Problem to work on :: Starting with the line that contains "U13: OR 74HC32" and stopping after the line that contains "U11: NOT 74HC14", return each line below exactly as written, with no others.

(Version difference data)
[Start of section]
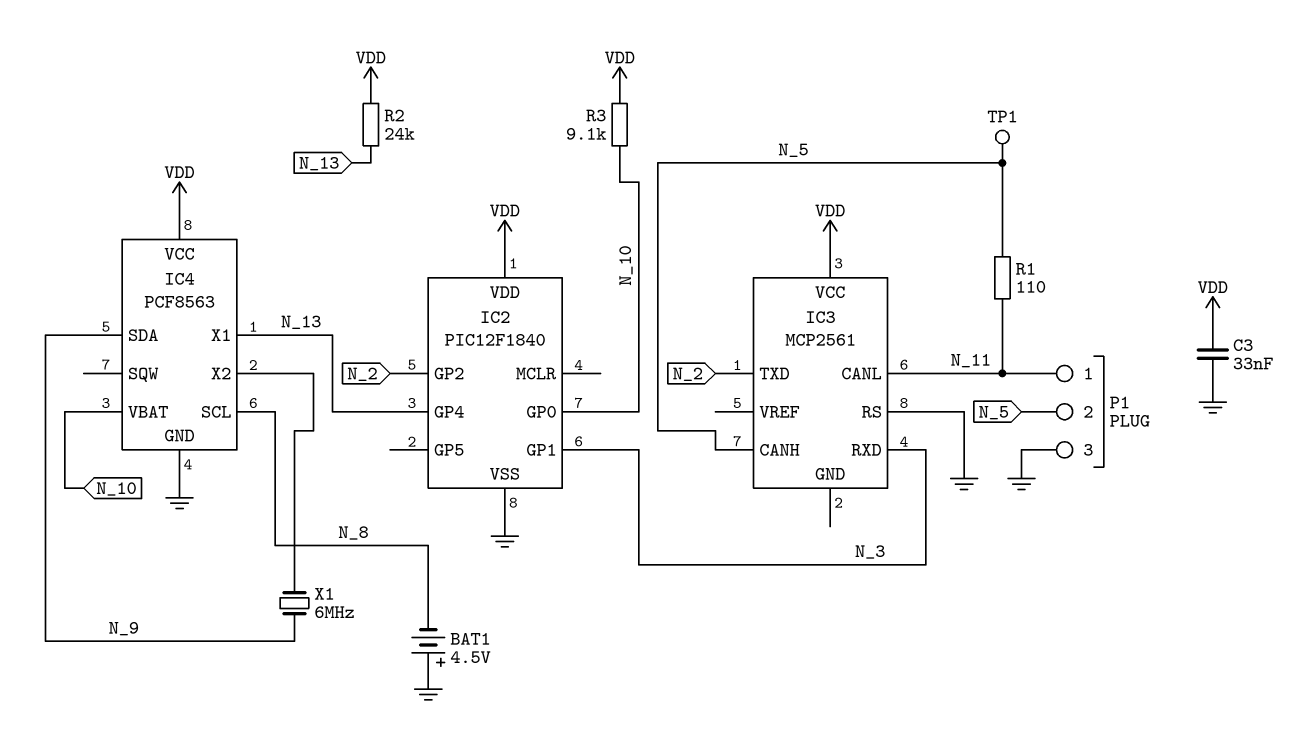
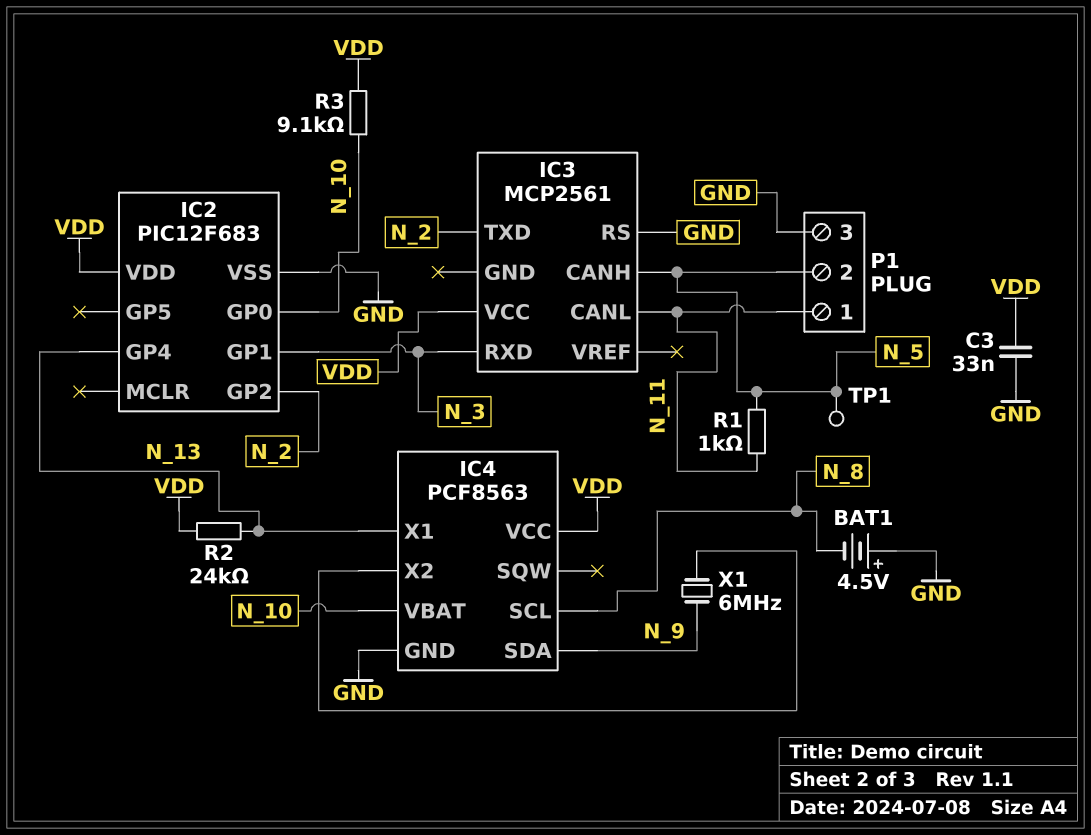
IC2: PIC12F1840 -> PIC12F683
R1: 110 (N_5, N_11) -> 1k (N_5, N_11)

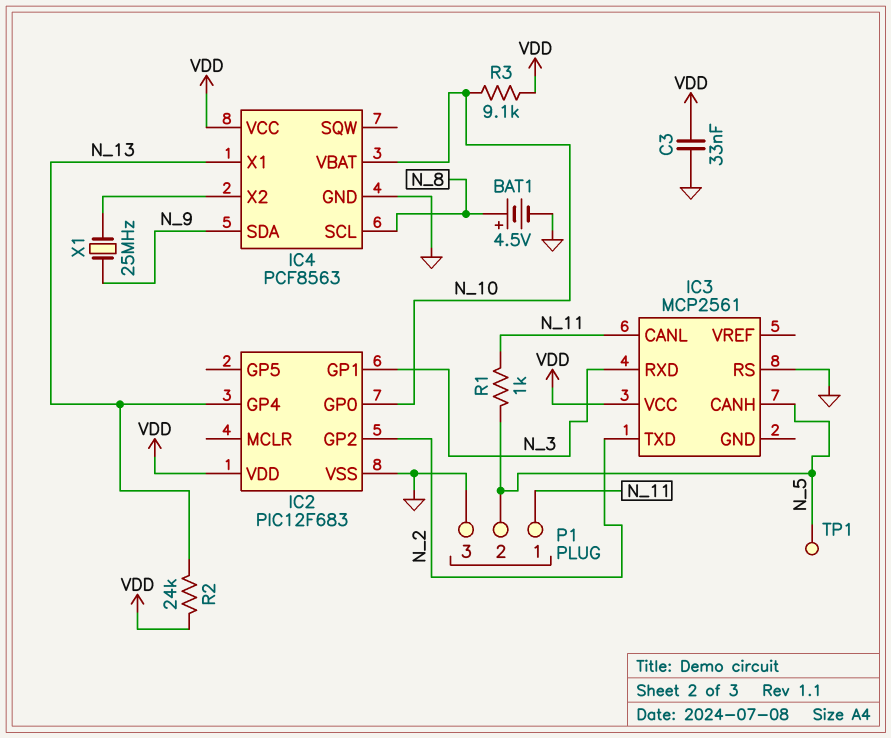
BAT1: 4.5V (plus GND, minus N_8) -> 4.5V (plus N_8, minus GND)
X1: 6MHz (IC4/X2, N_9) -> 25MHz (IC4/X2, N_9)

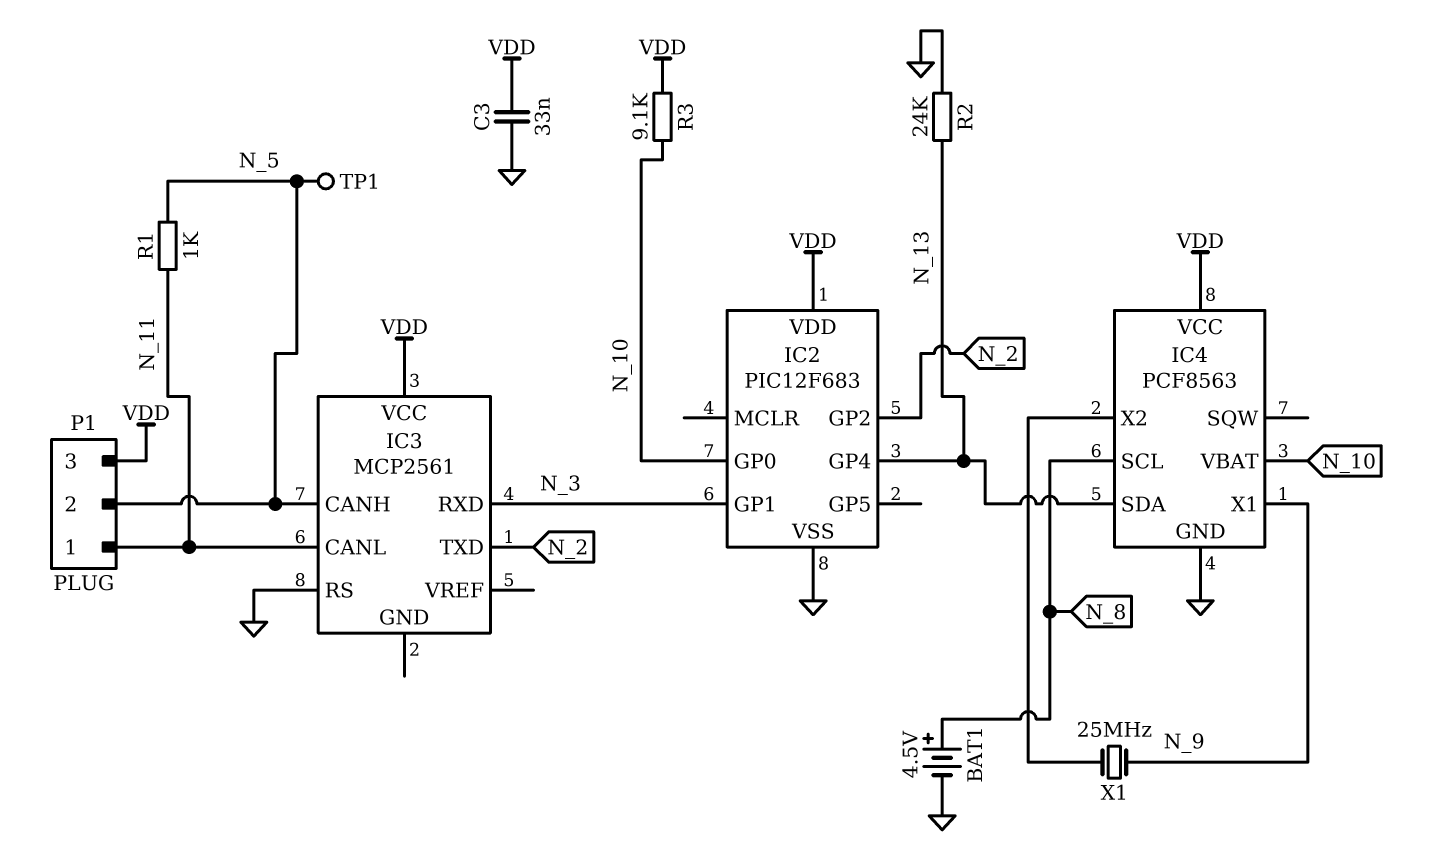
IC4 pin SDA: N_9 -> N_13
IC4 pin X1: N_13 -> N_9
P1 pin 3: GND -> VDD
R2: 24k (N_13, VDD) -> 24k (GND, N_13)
[End of section]
[Start of section]
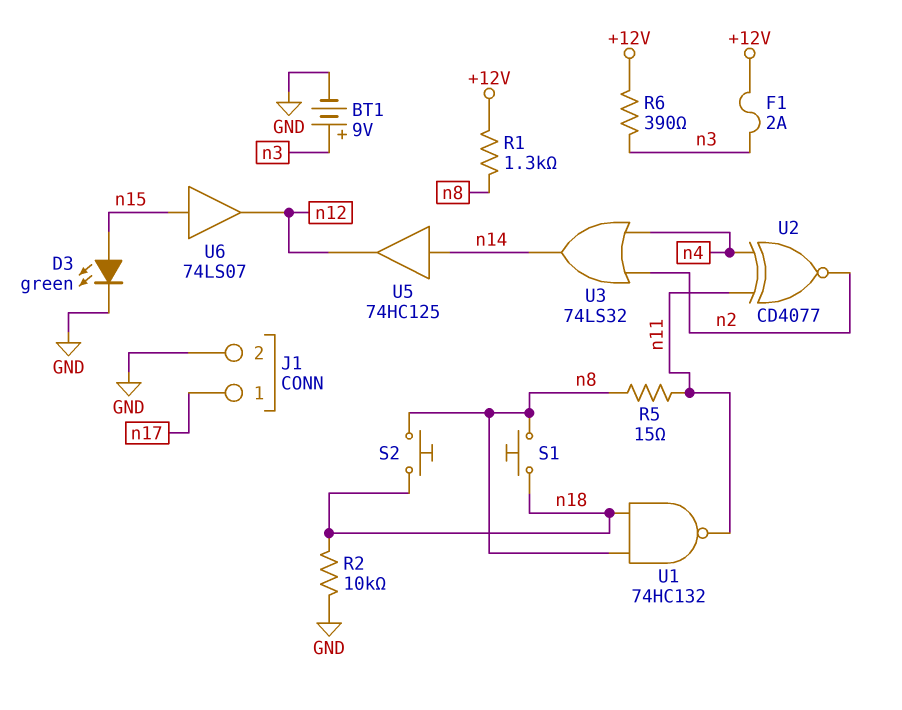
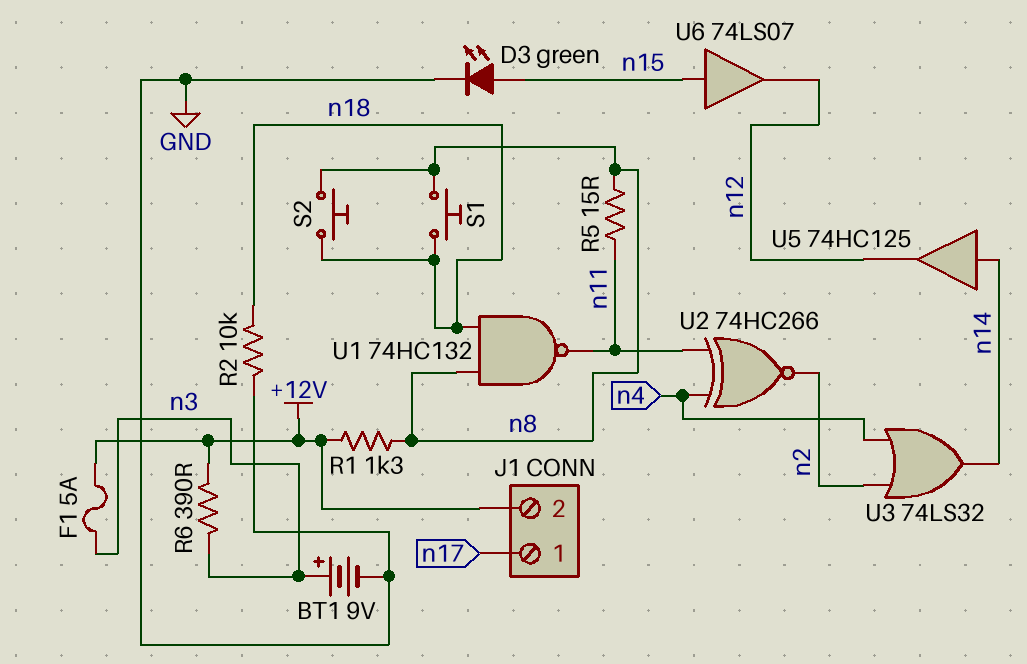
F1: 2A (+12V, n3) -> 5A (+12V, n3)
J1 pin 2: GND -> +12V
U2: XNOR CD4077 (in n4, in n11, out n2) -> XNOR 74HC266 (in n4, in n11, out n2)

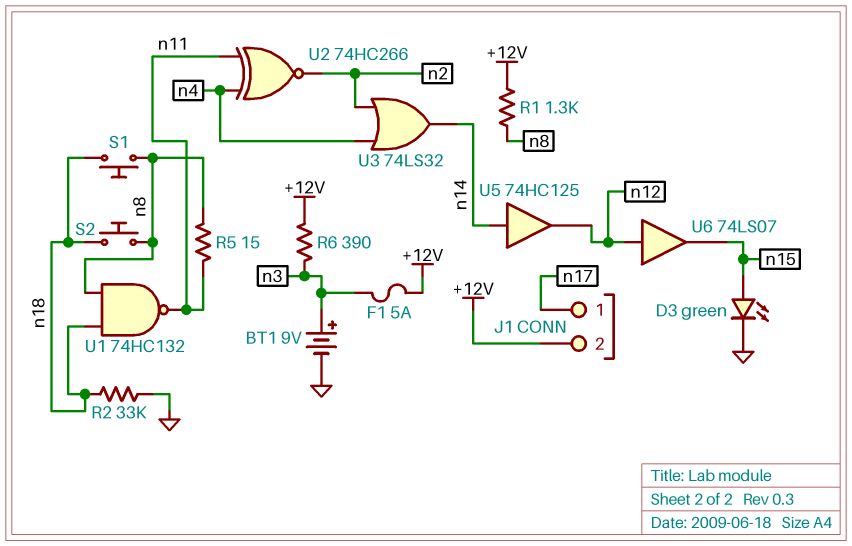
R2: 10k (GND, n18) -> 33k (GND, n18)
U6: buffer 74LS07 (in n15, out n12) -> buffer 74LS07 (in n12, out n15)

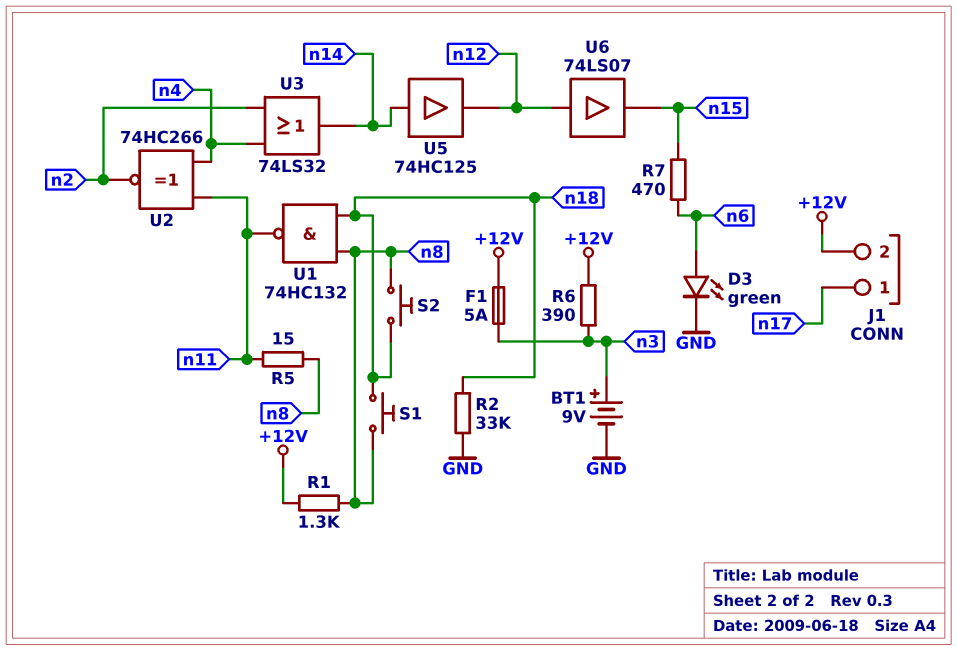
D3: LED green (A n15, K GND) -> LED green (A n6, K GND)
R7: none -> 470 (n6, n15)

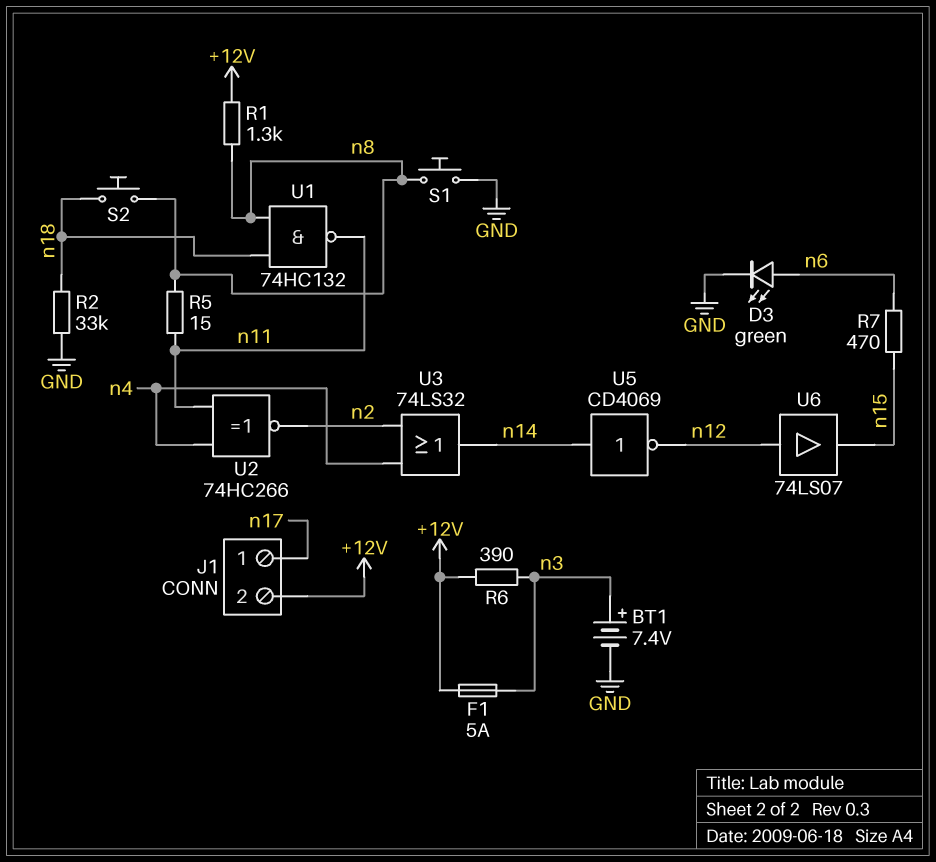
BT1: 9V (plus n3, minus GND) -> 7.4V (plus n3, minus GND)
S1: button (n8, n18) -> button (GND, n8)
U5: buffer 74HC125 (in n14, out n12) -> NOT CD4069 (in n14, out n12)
[End of section]
[Start of section]
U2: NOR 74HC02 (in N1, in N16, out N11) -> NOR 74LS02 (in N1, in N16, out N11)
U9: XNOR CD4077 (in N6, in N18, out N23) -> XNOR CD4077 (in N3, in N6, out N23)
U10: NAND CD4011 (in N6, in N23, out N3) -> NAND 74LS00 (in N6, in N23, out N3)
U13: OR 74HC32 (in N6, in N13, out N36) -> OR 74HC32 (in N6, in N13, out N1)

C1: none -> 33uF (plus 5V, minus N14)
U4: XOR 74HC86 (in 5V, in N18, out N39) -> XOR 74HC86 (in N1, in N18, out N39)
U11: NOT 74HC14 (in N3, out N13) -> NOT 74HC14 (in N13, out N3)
[End of section]
Solution for this exercise ::
U13: OR 74HC32 (in N6, in N13, out N36) -> OR 74HC32 (in N6, in N13, out N1)

C1: none -> 33uF (plus 5V, minus N14)
U4: XOR 74HC86 (in 5V, in N18, out N39) -> XOR 74HC86 (in N1, in N18, out N39)
U11: NOT 74HC14 (in N3, out N13) -> NOT 74HC14 (in N13, out N3)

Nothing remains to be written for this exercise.